> _What the exercise asks_
Set down exactly each line of the entries below, beginning at the one that contains "blue cupcake: 0 -> 1" and ending at the last, and no others.

──────── Dataset records

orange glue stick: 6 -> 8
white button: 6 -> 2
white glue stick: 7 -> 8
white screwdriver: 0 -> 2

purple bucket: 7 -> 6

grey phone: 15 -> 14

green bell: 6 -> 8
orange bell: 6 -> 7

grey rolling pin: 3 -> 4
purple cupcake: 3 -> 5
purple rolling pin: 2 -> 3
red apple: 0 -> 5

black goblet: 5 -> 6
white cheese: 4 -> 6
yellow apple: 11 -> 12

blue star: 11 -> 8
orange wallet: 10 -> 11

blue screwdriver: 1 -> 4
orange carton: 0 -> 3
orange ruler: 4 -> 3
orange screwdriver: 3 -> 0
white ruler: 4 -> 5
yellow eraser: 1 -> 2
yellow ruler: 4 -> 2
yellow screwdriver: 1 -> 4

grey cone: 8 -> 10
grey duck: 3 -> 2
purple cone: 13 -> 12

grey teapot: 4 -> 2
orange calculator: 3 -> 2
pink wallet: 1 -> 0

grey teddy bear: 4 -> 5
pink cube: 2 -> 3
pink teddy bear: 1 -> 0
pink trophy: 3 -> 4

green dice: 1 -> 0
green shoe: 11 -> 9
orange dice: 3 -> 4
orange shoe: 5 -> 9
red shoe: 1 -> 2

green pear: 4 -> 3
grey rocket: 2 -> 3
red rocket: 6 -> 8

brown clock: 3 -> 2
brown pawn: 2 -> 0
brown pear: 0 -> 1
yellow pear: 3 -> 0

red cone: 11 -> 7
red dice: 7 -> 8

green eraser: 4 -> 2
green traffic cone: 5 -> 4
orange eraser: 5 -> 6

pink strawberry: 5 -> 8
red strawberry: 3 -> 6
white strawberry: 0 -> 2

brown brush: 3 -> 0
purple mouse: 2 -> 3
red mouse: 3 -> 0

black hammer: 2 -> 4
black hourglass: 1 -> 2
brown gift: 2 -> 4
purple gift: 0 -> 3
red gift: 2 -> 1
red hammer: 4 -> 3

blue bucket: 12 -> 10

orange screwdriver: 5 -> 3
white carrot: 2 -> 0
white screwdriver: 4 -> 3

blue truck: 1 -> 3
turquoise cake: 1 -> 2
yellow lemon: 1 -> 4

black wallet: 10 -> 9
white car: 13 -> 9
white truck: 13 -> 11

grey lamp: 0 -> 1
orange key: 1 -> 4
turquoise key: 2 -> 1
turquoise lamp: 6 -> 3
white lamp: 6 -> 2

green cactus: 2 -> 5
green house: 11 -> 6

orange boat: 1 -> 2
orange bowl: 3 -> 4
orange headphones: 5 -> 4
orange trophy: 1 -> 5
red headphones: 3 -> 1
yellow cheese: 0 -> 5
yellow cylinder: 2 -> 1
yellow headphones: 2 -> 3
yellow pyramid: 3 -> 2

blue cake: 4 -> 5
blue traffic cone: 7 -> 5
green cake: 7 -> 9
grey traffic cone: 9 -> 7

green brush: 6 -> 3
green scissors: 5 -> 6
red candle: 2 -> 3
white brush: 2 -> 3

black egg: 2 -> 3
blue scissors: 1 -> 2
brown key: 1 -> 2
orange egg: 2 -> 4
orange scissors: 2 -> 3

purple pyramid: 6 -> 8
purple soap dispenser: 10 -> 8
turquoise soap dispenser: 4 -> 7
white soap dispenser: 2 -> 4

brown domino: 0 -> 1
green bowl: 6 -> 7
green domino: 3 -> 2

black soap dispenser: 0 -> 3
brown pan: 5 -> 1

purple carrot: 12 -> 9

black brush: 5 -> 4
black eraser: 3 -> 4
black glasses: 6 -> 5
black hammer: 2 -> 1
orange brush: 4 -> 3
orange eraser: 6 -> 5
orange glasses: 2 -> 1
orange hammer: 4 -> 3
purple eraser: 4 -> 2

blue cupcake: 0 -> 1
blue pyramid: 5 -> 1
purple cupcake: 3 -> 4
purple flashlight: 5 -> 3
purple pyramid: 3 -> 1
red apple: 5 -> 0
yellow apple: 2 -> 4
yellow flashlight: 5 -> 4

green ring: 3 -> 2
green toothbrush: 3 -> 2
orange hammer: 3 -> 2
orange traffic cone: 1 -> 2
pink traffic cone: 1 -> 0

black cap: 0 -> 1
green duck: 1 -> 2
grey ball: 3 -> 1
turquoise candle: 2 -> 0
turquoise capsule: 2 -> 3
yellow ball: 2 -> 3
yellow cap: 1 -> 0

────────────────

> _Answer space_
blue cupcake: 0 -> 1
blue pyramid: 5 -> 1
purple cupcake: 3 -> 4
purple flashlight: 5 -> 3
purple pyramid: 3 -> 1
red apple: 5 -> 0
yellow apple: 2 -> 4
yellow flashlight: 5 -> 4

green ring: 3 -> 2
green toothbrush: 3 -> 2
orange hammer: 3 -> 2
orange traffic cone: 1 -> 2
pink traffic cone: 1 -> 0

black cap: 0 -> 1
green duck: 1 -> 2
grey ball: 3 -> 1
turquoise candle: 2 -> 0
turquoise capsule: 2 -> 3
yellow ball: 2 -> 3
yellow cap: 1 -> 0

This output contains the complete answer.